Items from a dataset
****
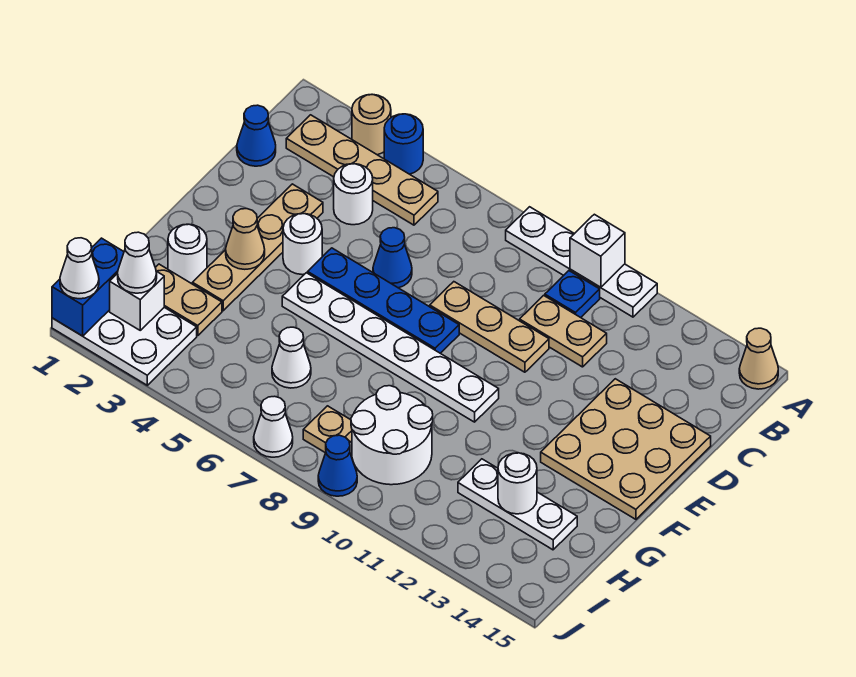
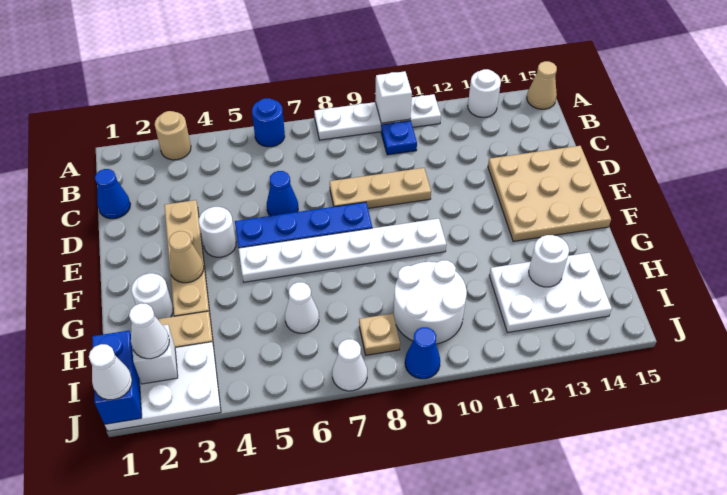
blue round brick A4 level 1 -> blue round brick A6 level 1
tan plate B2:B5 level 1 -> none
white round brick C4 level 1 -> white round brick A13 level 1
tan plate C10:C11 level 1 -> none
white plate H12:H14 level 1 -> white plate H12:I14 level 1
****
What lines in the data above contain the word "plate"? Show them all.

» **Solution to this task**
tan plate B2:B5 level 1 -> none
tan plate C10:C11 level 1 -> none
white plate H12:H14 level 1 -> white plate H12:I14 level 1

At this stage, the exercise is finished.